Data extract: Begin

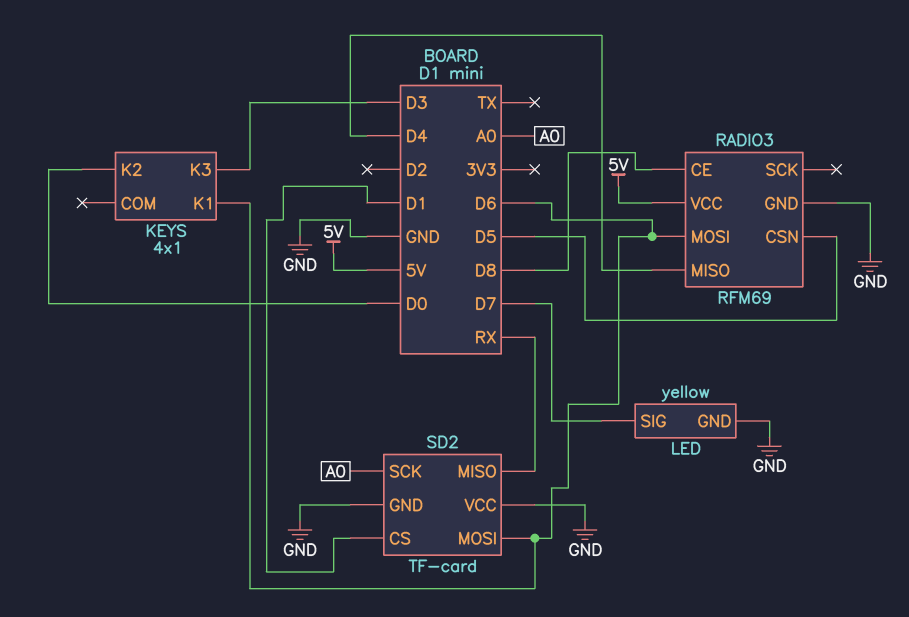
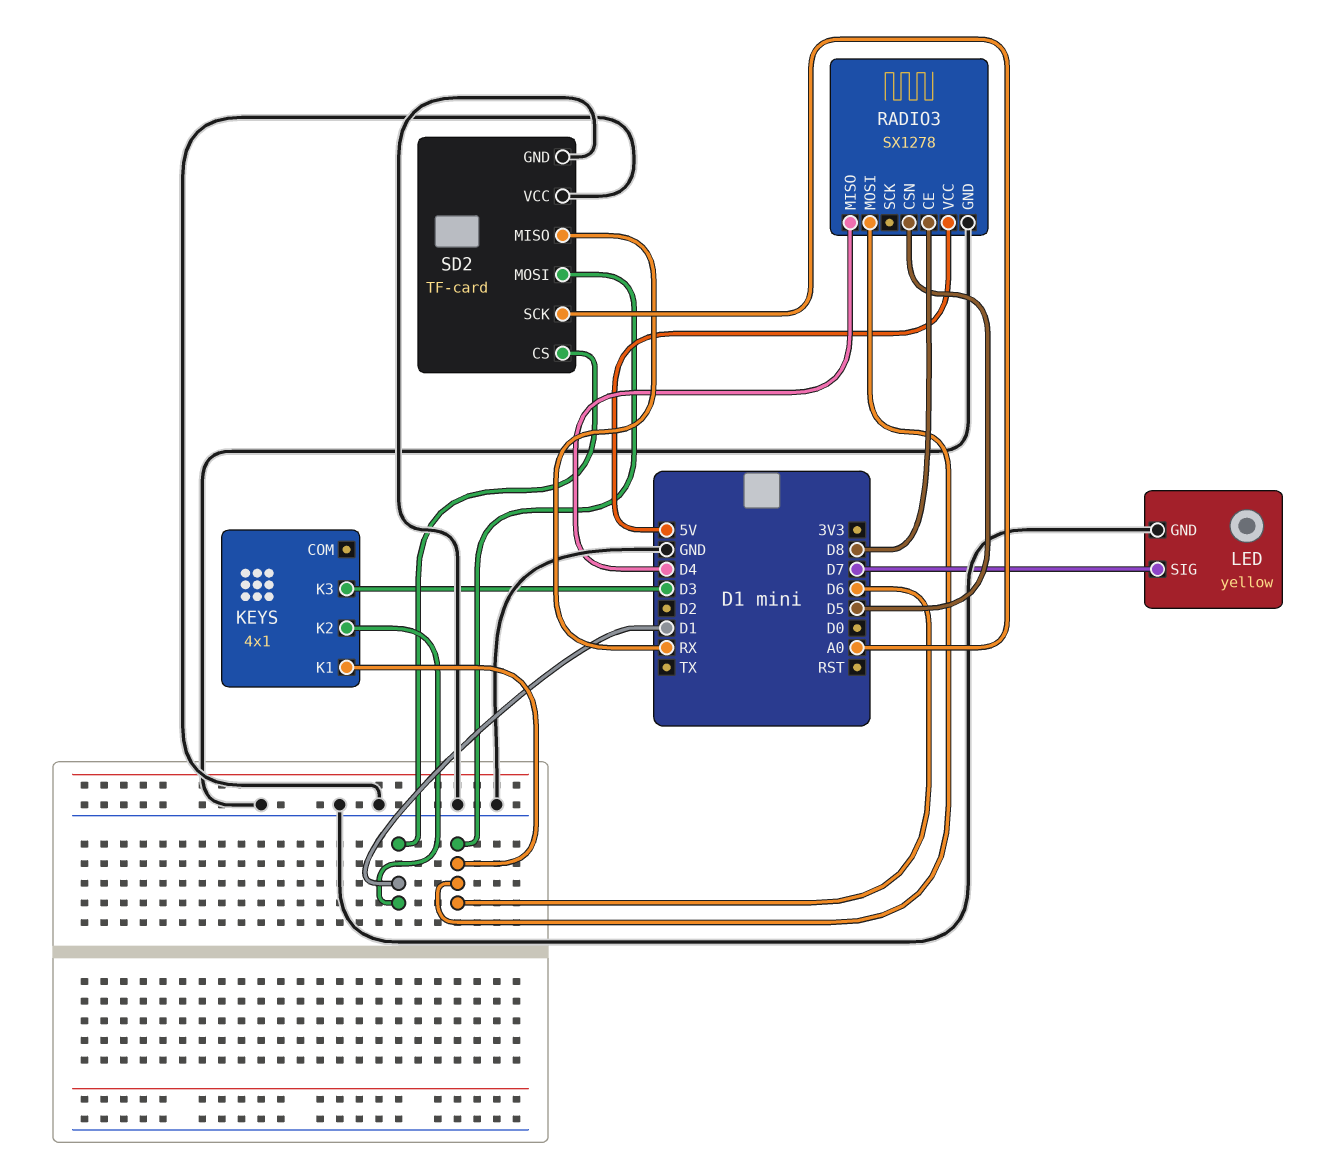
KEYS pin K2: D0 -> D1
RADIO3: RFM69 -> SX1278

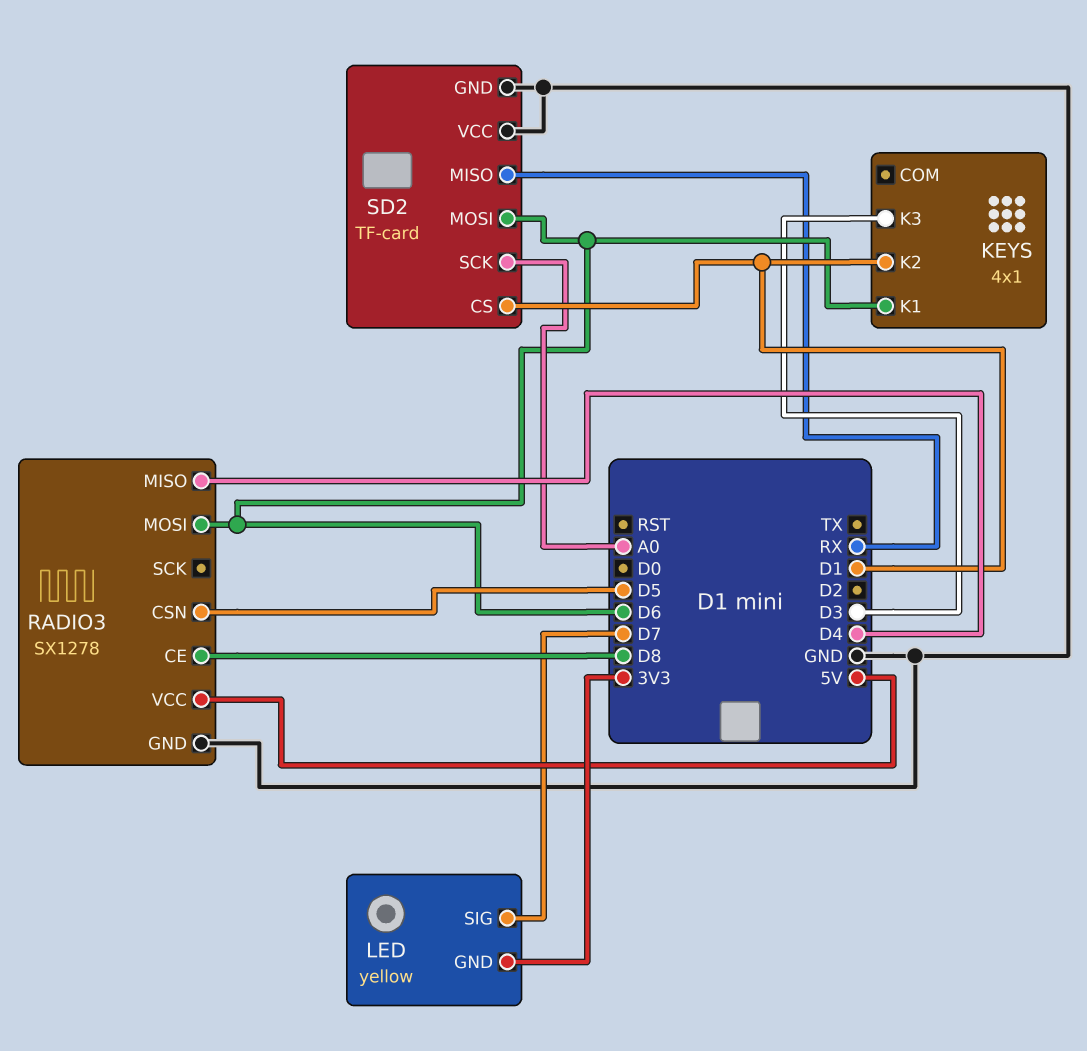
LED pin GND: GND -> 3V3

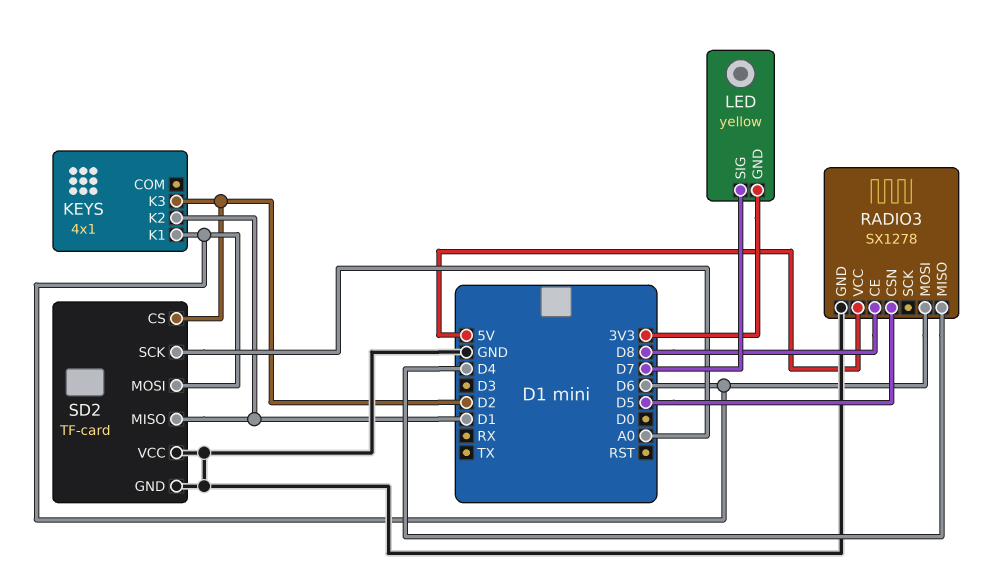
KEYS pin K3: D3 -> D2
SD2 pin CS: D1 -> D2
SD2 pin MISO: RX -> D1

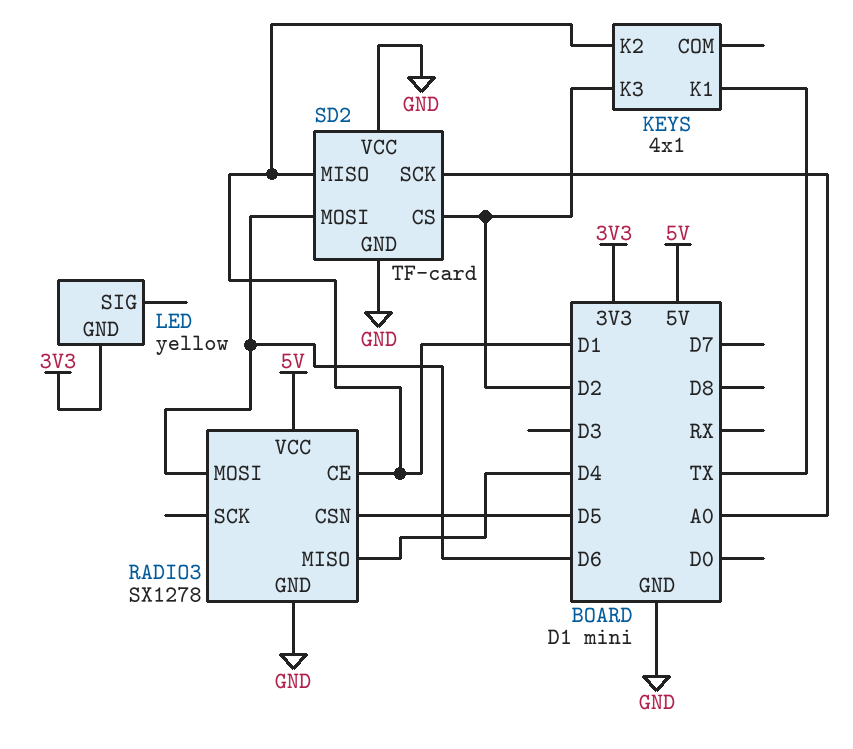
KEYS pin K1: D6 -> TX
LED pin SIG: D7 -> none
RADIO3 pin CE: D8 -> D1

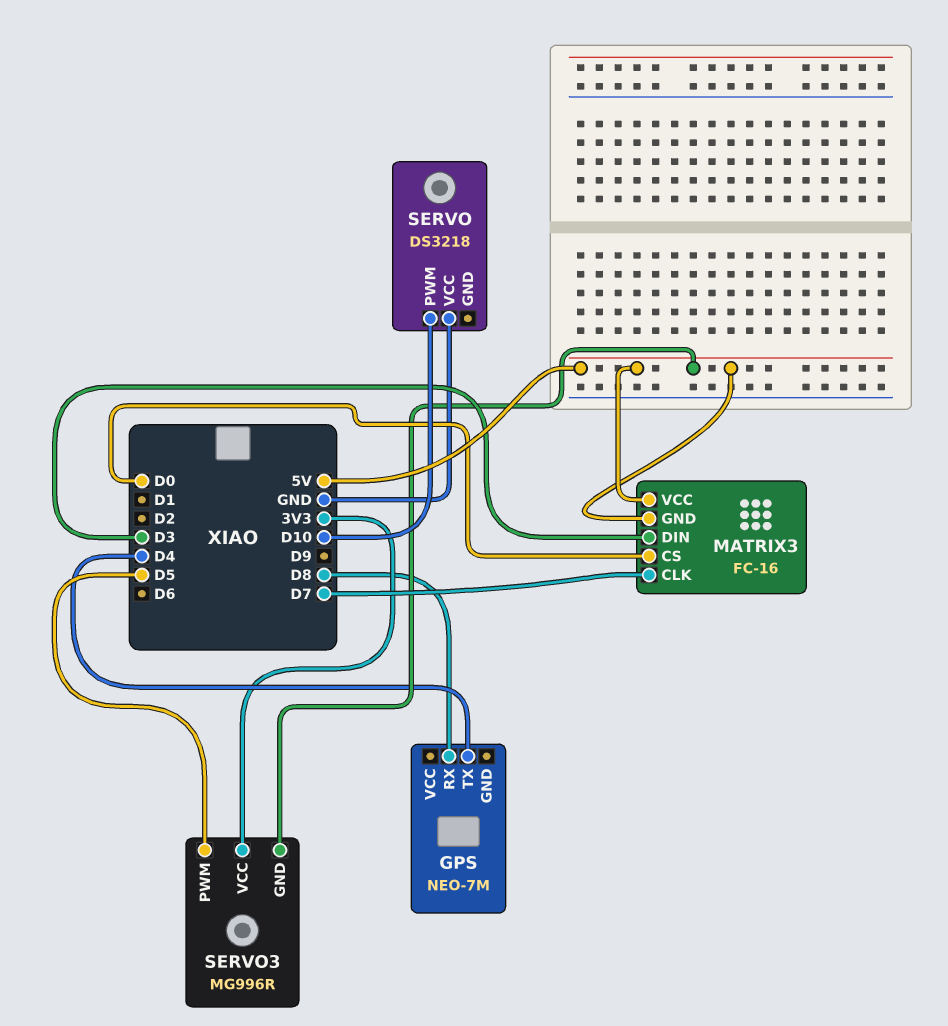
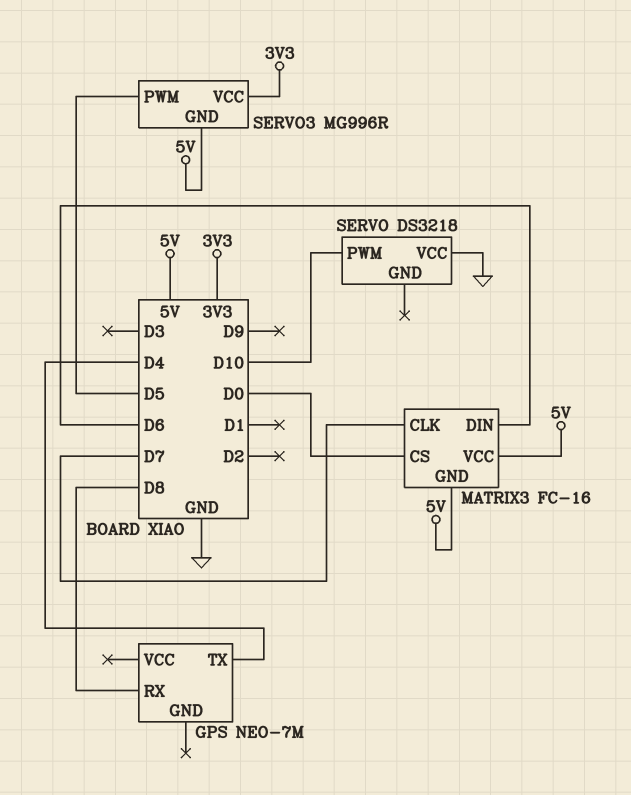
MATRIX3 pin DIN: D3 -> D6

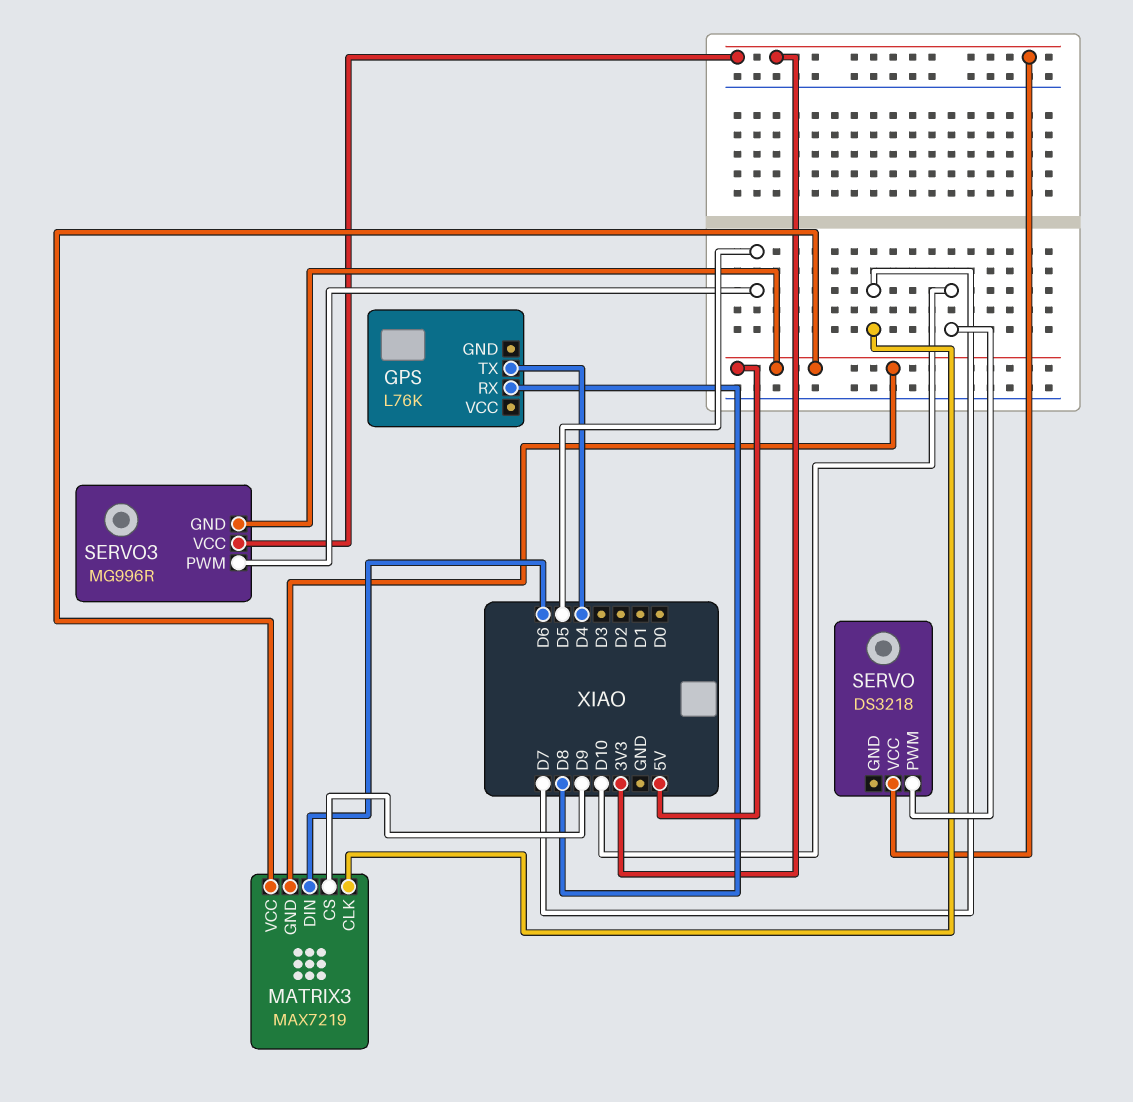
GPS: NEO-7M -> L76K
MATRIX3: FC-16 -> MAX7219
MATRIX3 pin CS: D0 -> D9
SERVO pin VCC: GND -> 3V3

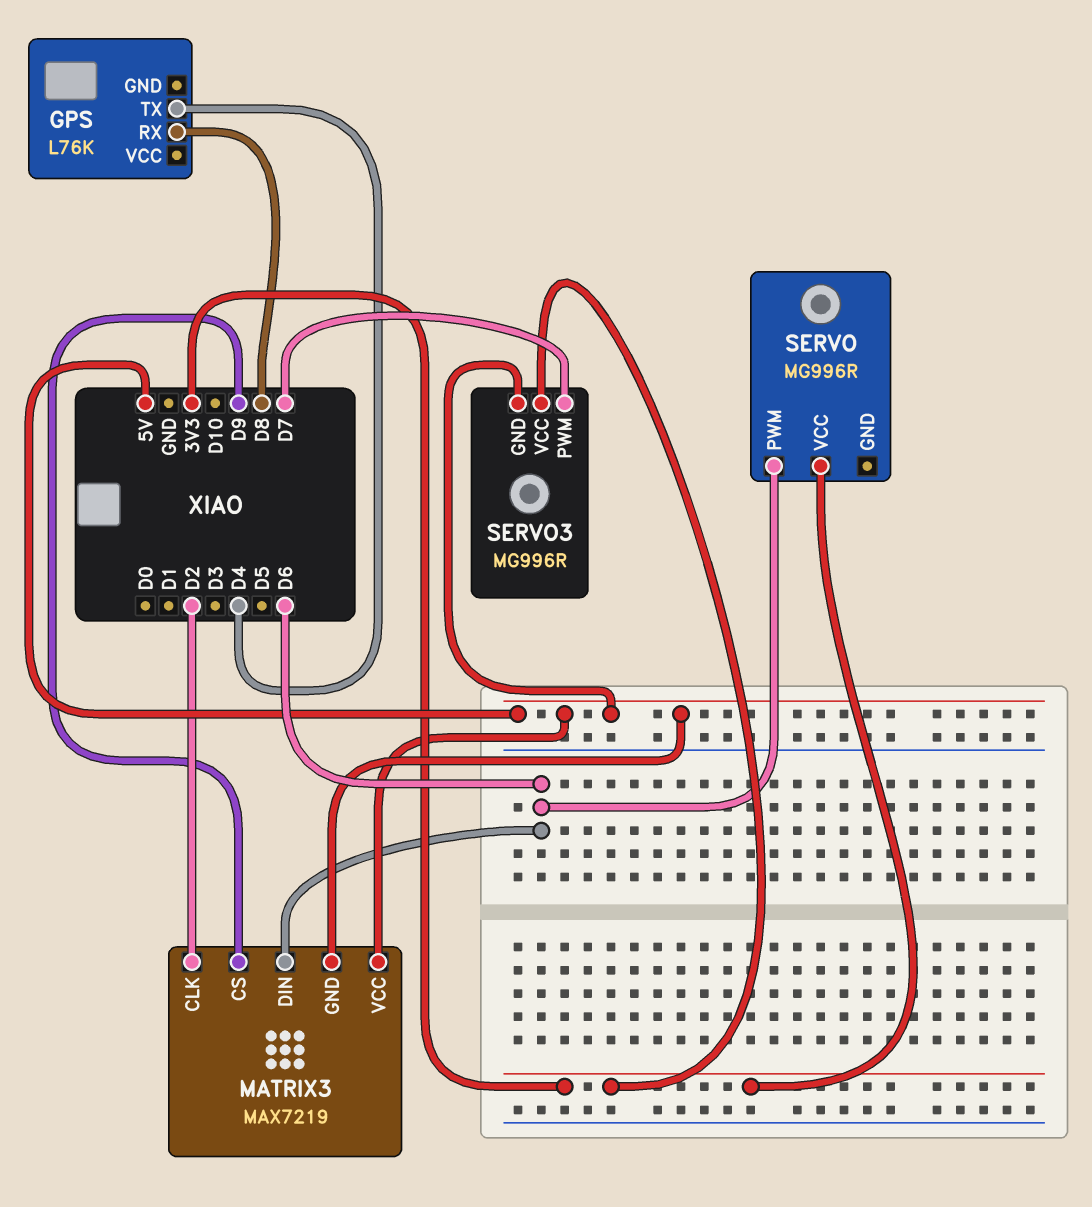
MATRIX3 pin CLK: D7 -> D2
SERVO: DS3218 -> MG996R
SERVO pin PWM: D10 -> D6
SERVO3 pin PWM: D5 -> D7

Data extract: End

• [Exercise] Set down, word for word, only the lines running from the line with "SD2 pin MISO: RX -> D1" through the final line of the entries above, omitting all pictures.

• [Exercise response]
SD2 pin MISO: RX -> D1

KEYS pin K1: D6 -> TX
LED pin SIG: D7 -> none
RADIO3 pin CE: D8 -> D1

MATRIX3 pin DIN: D3 -> D6

GPS: NEO-7M -> L76K
MATRIX3: FC-16 -> MAX7219
MATRIX3 pin CS: D0 -> D9
SERVO pin VCC: GND -> 3V3

MATRIX3 pin CLK: D7 -> D2
SERVO: DS3218 -> MG996R
SERVO pin PWM: D10 -> D6
SERVO3 pin PWM: D5 -> D7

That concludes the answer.